- PROBLEM REQUIREMENTS
Copy out all lines in the data below containing the string "purple".

*** Opening of DATA UNDER STUDY ***

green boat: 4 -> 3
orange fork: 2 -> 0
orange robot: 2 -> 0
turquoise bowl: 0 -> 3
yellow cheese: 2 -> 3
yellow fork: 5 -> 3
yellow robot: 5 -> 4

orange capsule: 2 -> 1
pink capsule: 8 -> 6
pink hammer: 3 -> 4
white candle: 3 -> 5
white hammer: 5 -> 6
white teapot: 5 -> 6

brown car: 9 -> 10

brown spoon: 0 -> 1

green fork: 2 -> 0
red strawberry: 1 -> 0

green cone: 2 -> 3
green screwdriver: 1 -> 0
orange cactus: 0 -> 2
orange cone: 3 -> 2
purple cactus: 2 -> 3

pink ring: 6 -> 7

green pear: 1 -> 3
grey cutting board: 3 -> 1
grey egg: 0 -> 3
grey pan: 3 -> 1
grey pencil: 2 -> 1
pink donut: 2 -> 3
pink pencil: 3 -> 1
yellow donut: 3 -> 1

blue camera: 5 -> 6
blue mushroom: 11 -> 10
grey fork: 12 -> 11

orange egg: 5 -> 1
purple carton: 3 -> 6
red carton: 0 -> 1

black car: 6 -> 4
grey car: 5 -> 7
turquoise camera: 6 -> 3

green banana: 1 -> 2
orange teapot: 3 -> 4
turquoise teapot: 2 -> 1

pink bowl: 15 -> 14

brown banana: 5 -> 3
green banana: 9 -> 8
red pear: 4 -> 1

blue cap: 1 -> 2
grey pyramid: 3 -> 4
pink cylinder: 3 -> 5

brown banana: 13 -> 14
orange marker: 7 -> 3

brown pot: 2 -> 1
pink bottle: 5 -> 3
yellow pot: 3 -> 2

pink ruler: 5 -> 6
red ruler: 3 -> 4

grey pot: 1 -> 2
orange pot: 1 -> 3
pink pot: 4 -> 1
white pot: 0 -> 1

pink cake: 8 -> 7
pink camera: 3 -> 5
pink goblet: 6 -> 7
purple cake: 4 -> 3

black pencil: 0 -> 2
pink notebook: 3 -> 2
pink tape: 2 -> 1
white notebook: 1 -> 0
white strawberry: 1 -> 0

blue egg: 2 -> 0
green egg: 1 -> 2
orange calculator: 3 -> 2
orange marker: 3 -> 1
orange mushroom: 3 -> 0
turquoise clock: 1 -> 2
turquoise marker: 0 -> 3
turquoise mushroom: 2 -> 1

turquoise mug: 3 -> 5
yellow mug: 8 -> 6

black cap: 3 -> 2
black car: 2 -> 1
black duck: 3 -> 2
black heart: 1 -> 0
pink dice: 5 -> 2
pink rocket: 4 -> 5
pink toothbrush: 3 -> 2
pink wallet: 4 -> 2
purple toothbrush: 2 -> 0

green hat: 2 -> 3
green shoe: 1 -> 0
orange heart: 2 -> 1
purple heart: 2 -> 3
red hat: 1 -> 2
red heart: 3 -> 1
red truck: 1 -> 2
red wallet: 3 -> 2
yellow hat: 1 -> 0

*** Close of DATA UNDER STUDY ***

- ANSWER SPACE
purple cactus: 2 -> 3
purple carton: 3 -> 6
purple cake: 4 -> 3
purple toothbrush: 2 -> 0
purple heart: 2 -> 3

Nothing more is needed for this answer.